> _Problem to solve_
Each entry should be returned exactly as written, with no pictures carried over.

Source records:
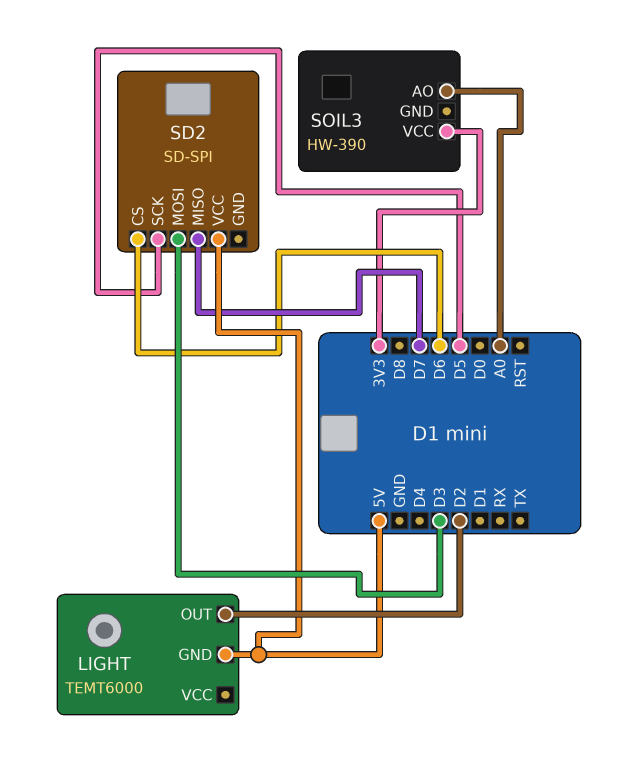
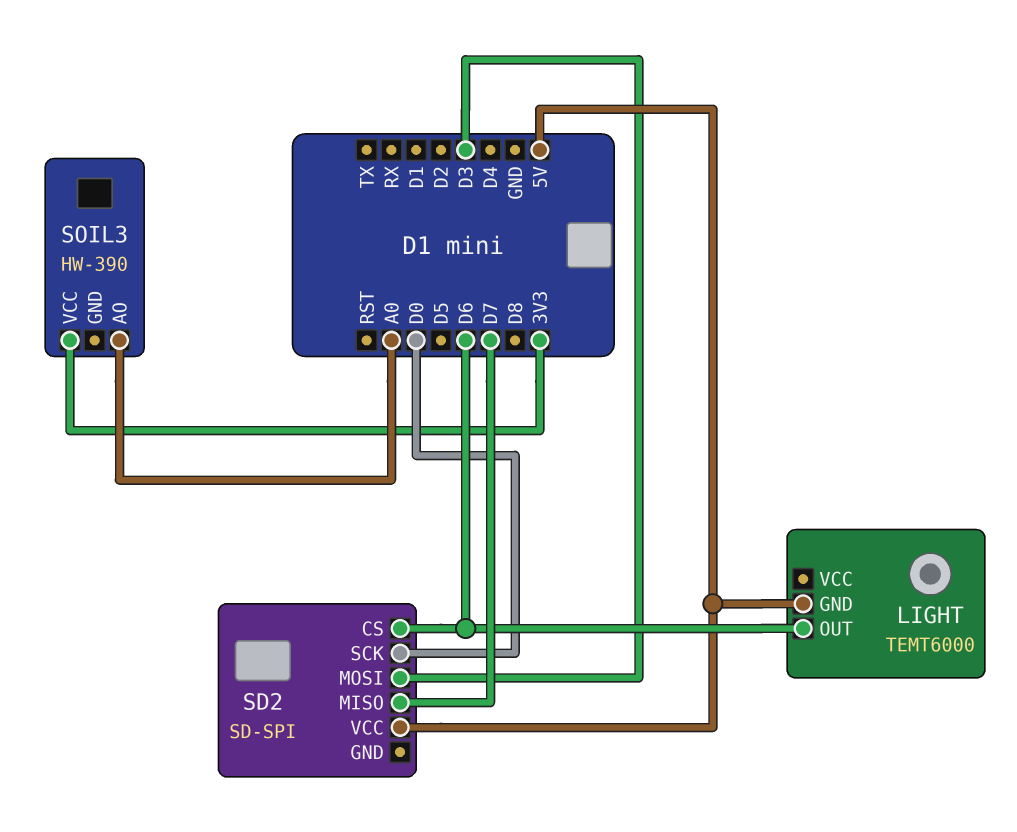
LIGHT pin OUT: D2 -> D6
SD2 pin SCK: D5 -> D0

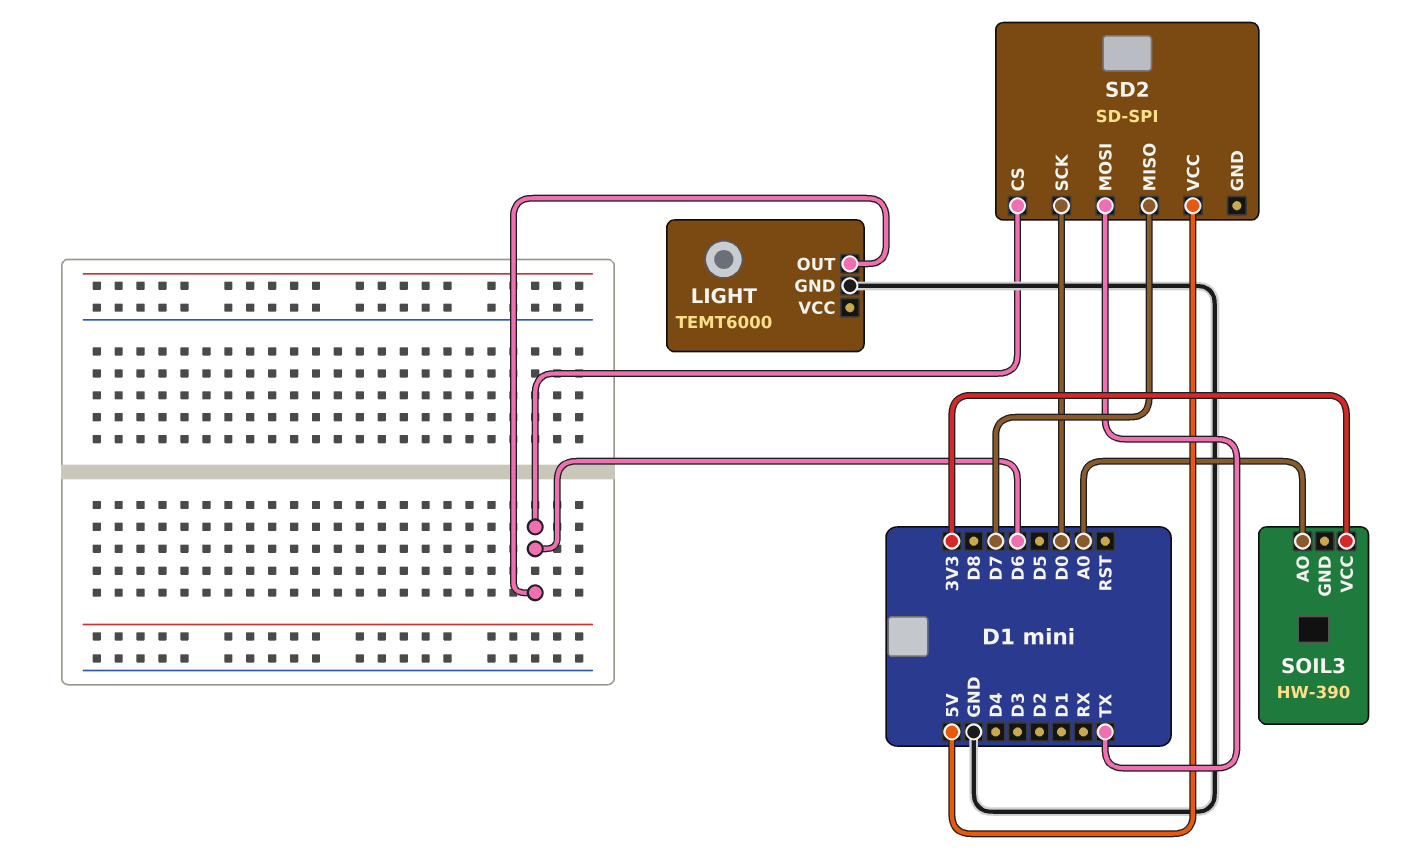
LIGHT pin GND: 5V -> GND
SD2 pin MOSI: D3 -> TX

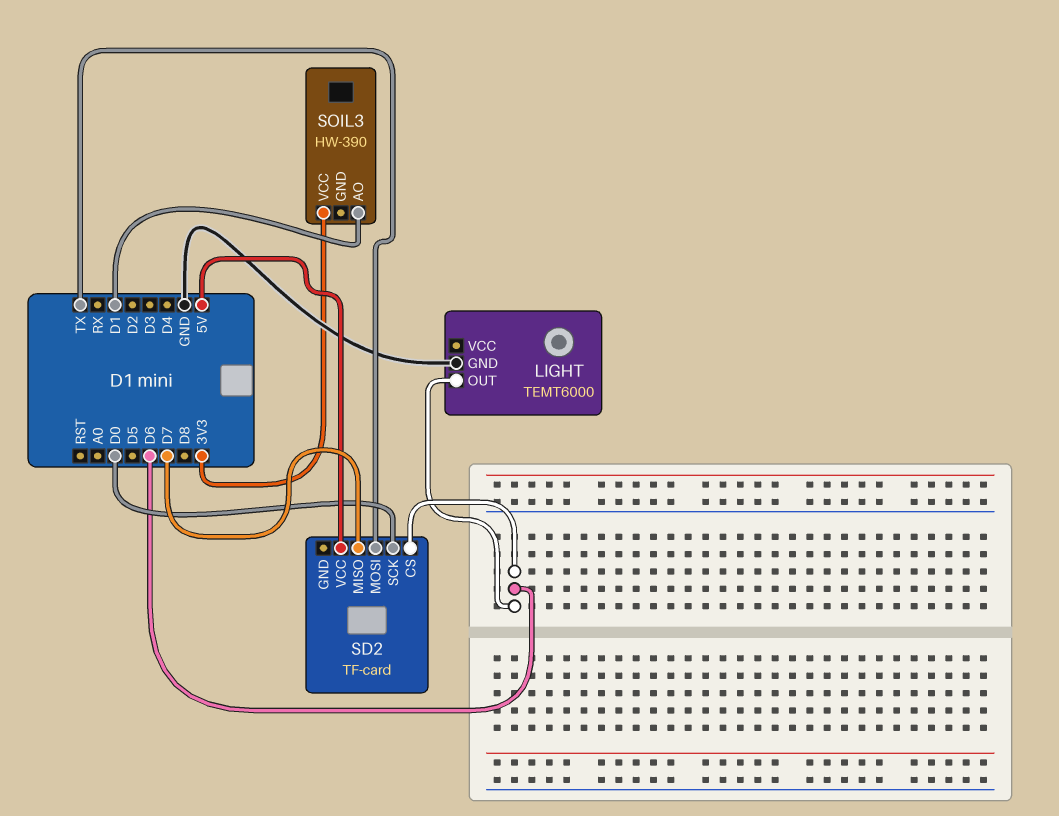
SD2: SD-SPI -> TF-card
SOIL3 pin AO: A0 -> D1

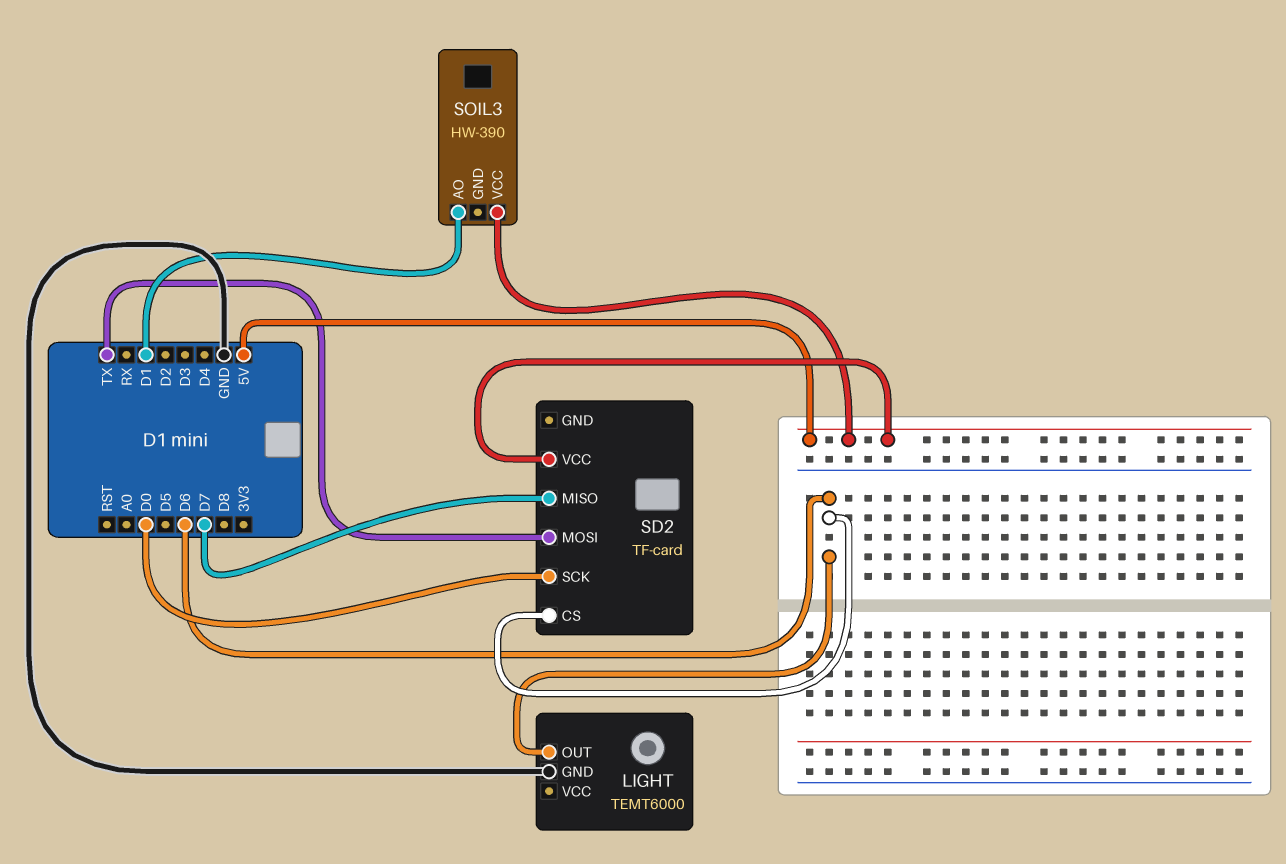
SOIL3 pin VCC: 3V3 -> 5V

> _Task output_
LIGHT pin OUT: D2 -> D6
SD2 pin SCK: D5 -> D0

LIGHT pin GND: 5V -> GND
SD2 pin MOSI: D3 -> TX

SD2: SD-SPI -> TF-card
SOIL3 pin AO: A0 -> D1

SOIL3 pin VCC: 3V3 -> 5V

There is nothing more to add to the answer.